* [Task description] Every record is to be printed exactly as written, and any picture in it is skipped.

————

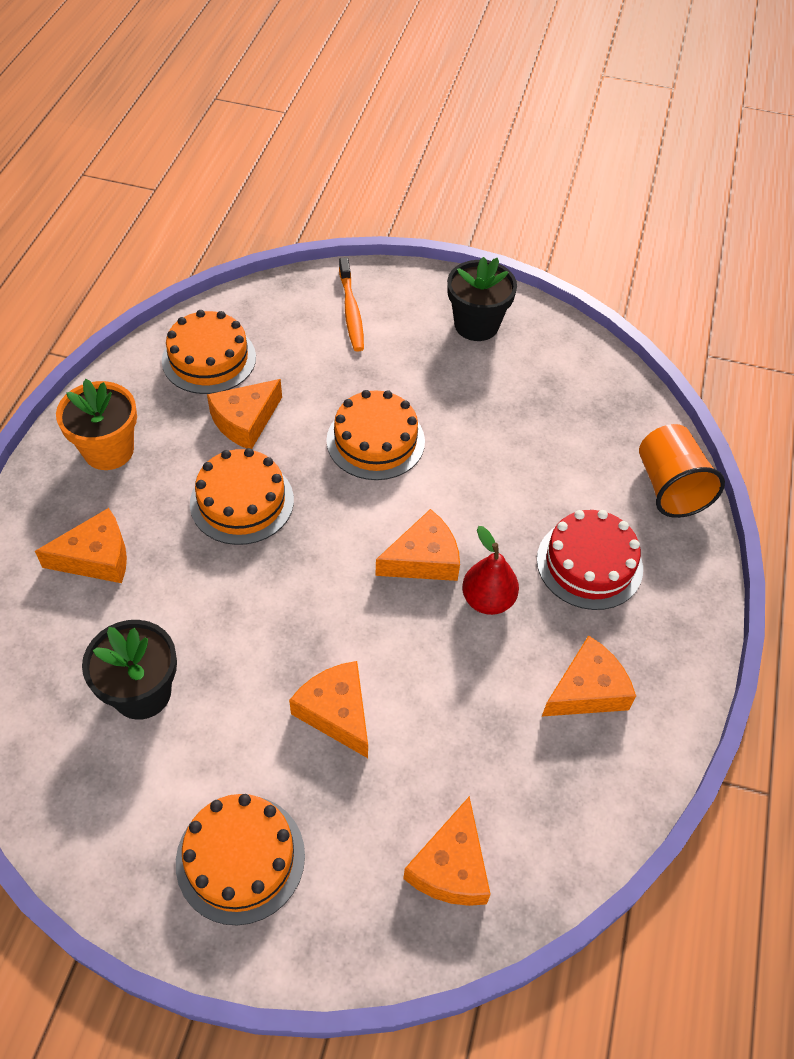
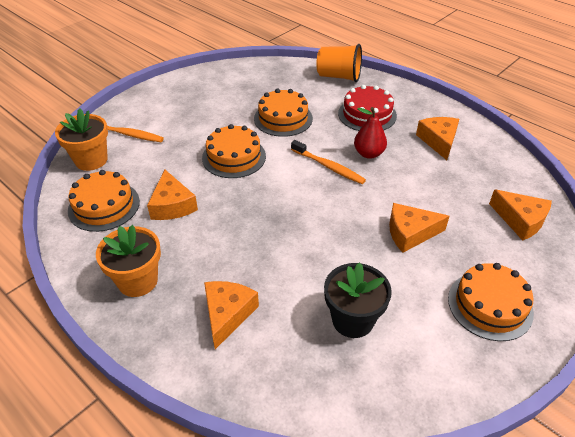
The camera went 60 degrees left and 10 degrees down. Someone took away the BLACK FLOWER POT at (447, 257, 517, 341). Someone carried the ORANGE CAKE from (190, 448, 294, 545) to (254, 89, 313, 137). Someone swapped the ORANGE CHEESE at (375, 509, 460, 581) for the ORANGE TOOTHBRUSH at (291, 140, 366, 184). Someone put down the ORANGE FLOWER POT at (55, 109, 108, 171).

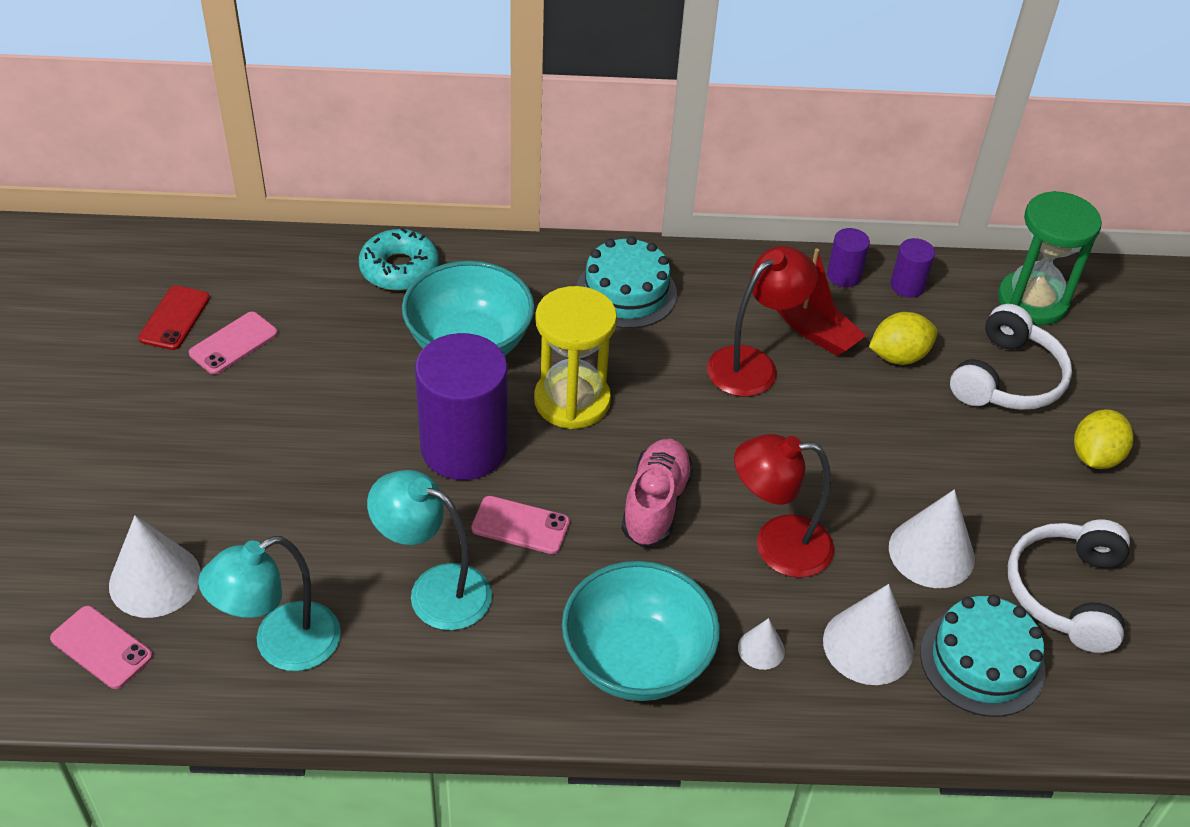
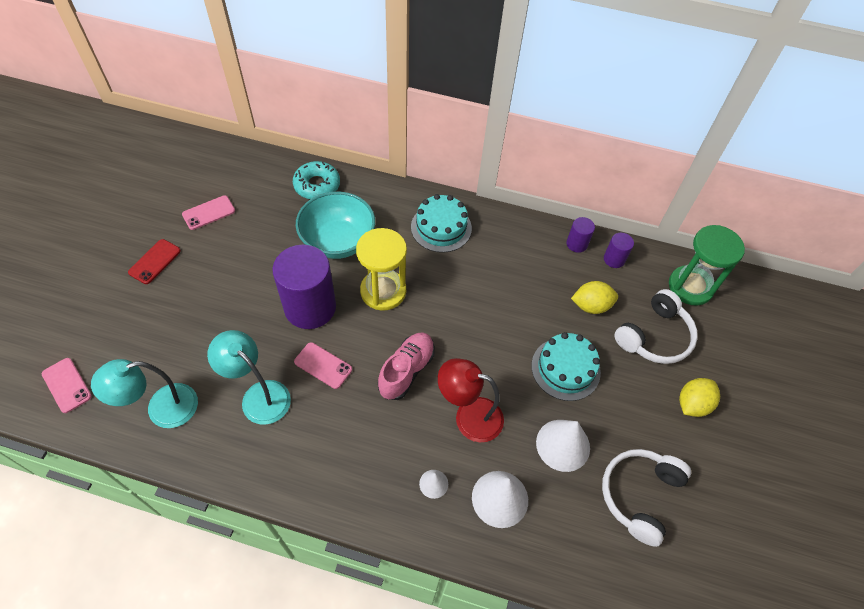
The camera went 15 degrees right and 10 degrees up. Someone took away the RED LAMP at (707, 246, 818, 397). Someone took away the RED BOAT at (777, 249, 866, 356). Someone carried the RED PHONE from (138, 286, 210, 350) to (128, 239, 181, 284). Someone took away the WHITE CONE at (109, 516, 201, 618). Someone took away the TURQUOISE BOWL at (562, 561, 720, 701). Someone carried the TURQUOISE CAKE from (920, 595, 1045, 717) to (531, 332, 601, 401).

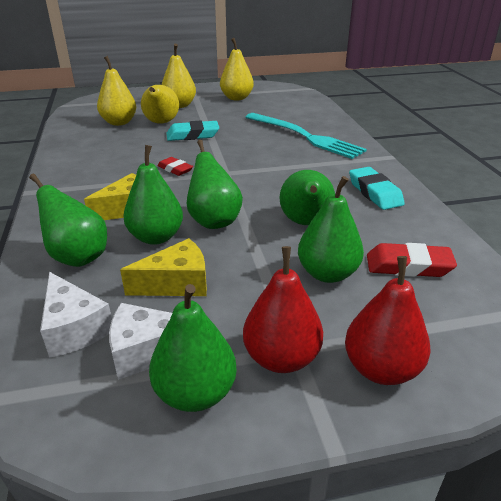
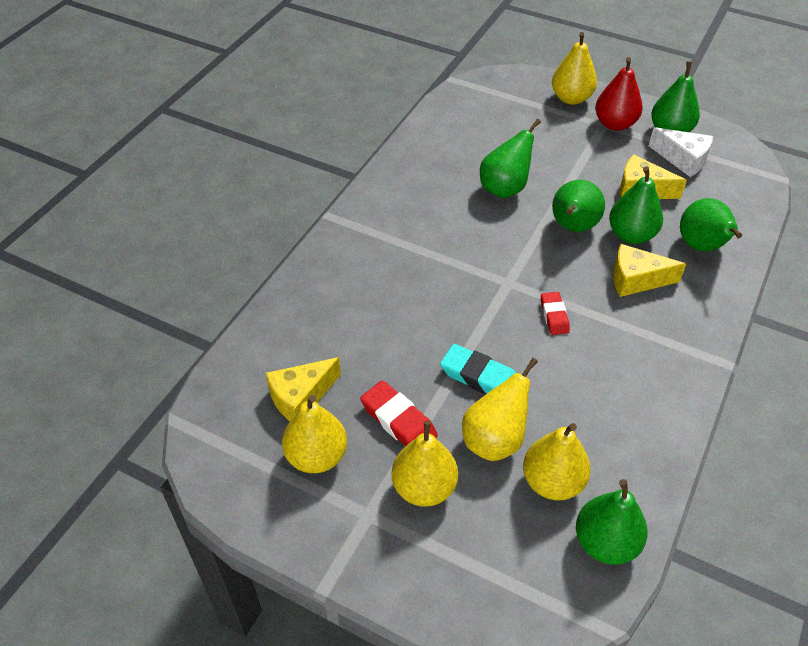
The camera went 140 degrees left and 15 degrees up. Someone took away the TURQUOISE FORK at (245, 113, 367, 159). Someone took away the TURQUOISE ERASER at (349, 167, 405, 210). Someone carried the GREEN PEAR from (298, 176, 364, 283) to (576, 479, 648, 565). Someone carried the RED ERASER from (367, 243, 457, 277) to (360, 380, 438, 446). Someone repainted the RED PEAR at (345, 256, 430, 385), which became the YELLOW PEAR at (552, 32, 597, 105). Someone took away the WHITE CHEESE at (40, 272, 112, 358). Someone put down the YELLOW CHEESE at (266, 357, 341, 421).

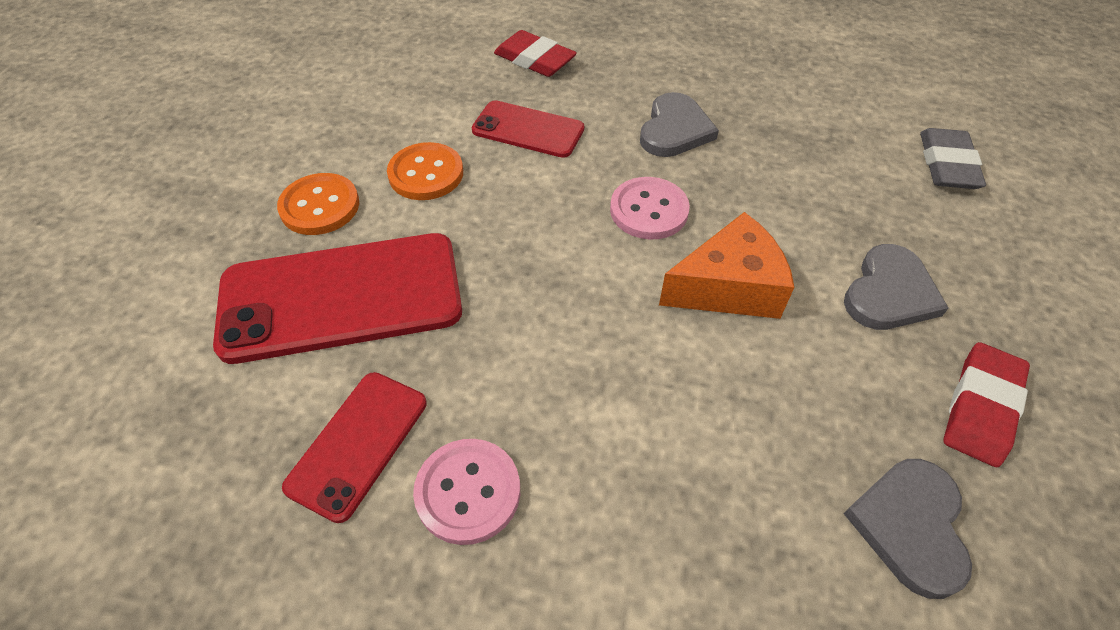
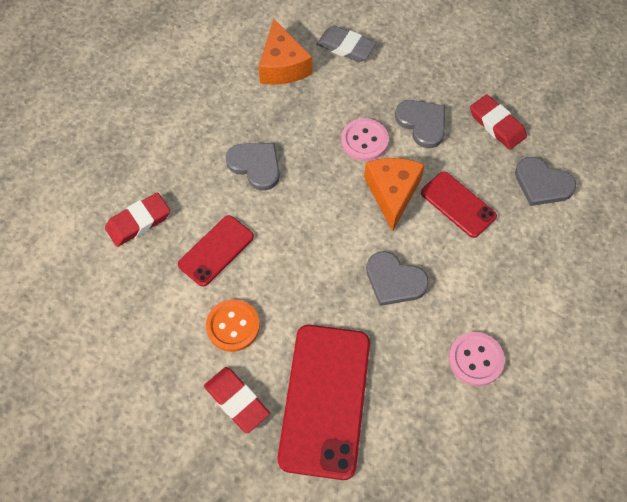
The camera went 70 degrees left and 10 degrees up. Someone swapped the ORANGE BUTTON at (277, 173, 359, 235) for the RED ERASER at (204, 367, 270, 434). Someone carried the PINK BUTTON from (610, 177, 690, 240) to (341, 118, 389, 161). Someone carried the RED PHONE from (282, 372, 427, 523) to (421, 171, 497, 238). Someone put down the ORANGE CHEESE at (259, 19, 312, 85). Someone put down the GREY HEART at (366, 251, 429, 306).

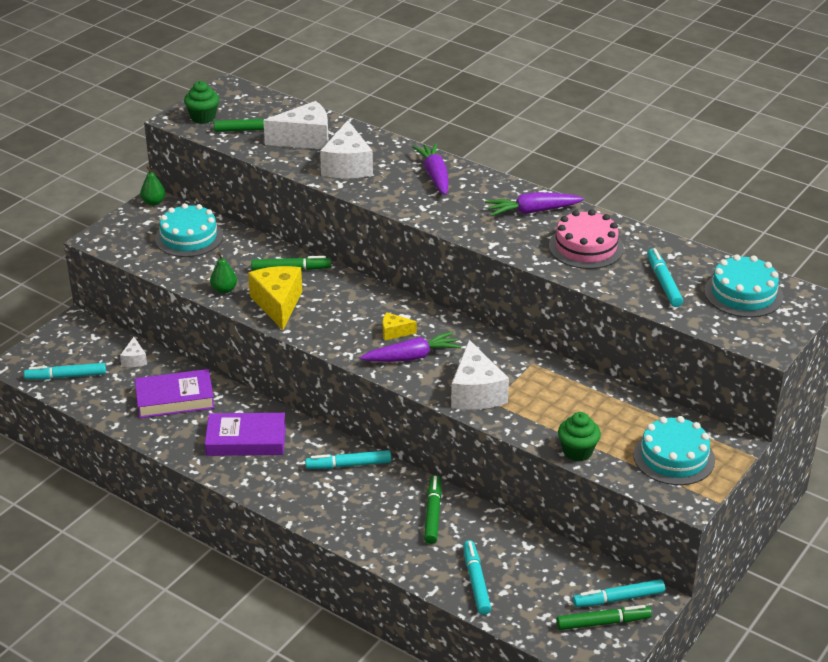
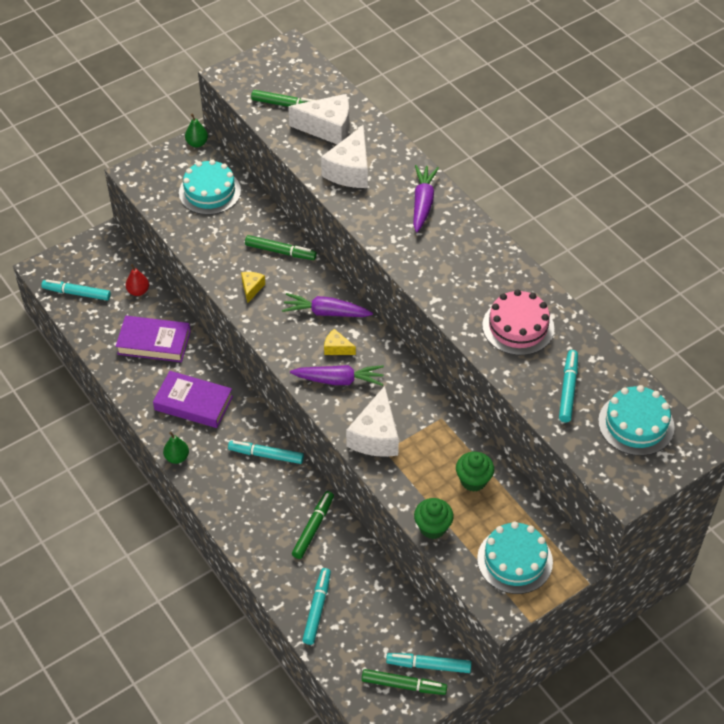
The camera went 20 degrees right and 15 degrees up. Someone carried the GREEN CUPCAKE from (184, 81, 219, 124) to (456, 452, 494, 492). Someone carried the PURPLE CARROT from (485, 192, 584, 216) to (282, 293, 373, 317). Someone carried the GREEN PEAR from (210, 252, 237, 294) to (163, 432, 189, 464). Someone scaled the YELLOW CHEESE at (248, 266, 302, 330) by 0.50. Someone swapped the WHITE CHEESE at (120, 337, 147, 367) for the RED PEAR at (126, 264, 149, 296).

————

* [Exercise output]
The camera went 60 degrees left and 10 degrees down. Someone took away the BLACK FLOWER POT at (447, 257, 517, 341). Someone carried the ORANGE CAKE from (190, 448, 294, 545) to (254, 89, 313, 137). Someone swapped the ORANGE CHEESE at (375, 509, 460, 581) for the ORANGE TOOTHBRUSH at (291, 140, 366, 184). Someone put down the ORANGE FLOWER POT at (55, 109, 108, 171).

The camera went 15 degrees right and 10 degrees up. Someone took away the RED LAMP at (707, 246, 818, 397). Someone took away the RED BOAT at (777, 249, 866, 356). Someone carried the RED PHONE from (138, 286, 210, 350) to (128, 239, 181, 284). Someone took away the WHITE CONE at (109, 516, 201, 618). Someone took away the TURQUOISE BOWL at (562, 561, 720, 701). Someone carried the TURQUOISE CAKE from (920, 595, 1045, 717) to (531, 332, 601, 401).

The camera went 140 degrees left and 15 degrees up. Someone took away the TURQUOISE FORK at (245, 113, 367, 159). Someone took away the TURQUOISE ERASER at (349, 167, 405, 210). Someone carried the GREEN PEAR from (298, 176, 364, 283) to (576, 479, 648, 565). Someone carried the RED ERASER from (367, 243, 457, 277) to (360, 380, 438, 446). Someone repainted the RED PEAR at (345, 256, 430, 385), which became the YELLOW PEAR at (552, 32, 597, 105). Someone took away the WHITE CHEESE at (40, 272, 112, 358). Someone put down the YELLOW CHEESE at (266, 357, 341, 421).

The camera went 70 degrees left and 10 degrees up. Someone swapped the ORANGE BUTTON at (277, 173, 359, 235) for the RED ERASER at (204, 367, 270, 434). Someone carried the PINK BUTTON from (610, 177, 690, 240) to (341, 118, 389, 161). Someone carried the RED PHONE from (282, 372, 427, 523) to (421, 171, 497, 238). Someone put down the ORANGE CHEESE at (259, 19, 312, 85). Someone put down the GREY HEART at (366, 251, 429, 306).

The camera went 20 degrees right and 15 degrees up. Someone carried the GREEN CUPCAKE from (184, 81, 219, 124) to (456, 452, 494, 492). Someone carried the PURPLE CARROT from (485, 192, 584, 216) to (282, 293, 373, 317). Someone carried the GREEN PEAR from (210, 252, 237, 294) to (163, 432, 189, 464). Someone scaled the YELLOW CHEESE at (248, 266, 302, 330) by 0.50. Someone swapped the WHITE CHEESE at (120, 337, 147, 367) for the RED PEAR at (126, 264, 149, 296).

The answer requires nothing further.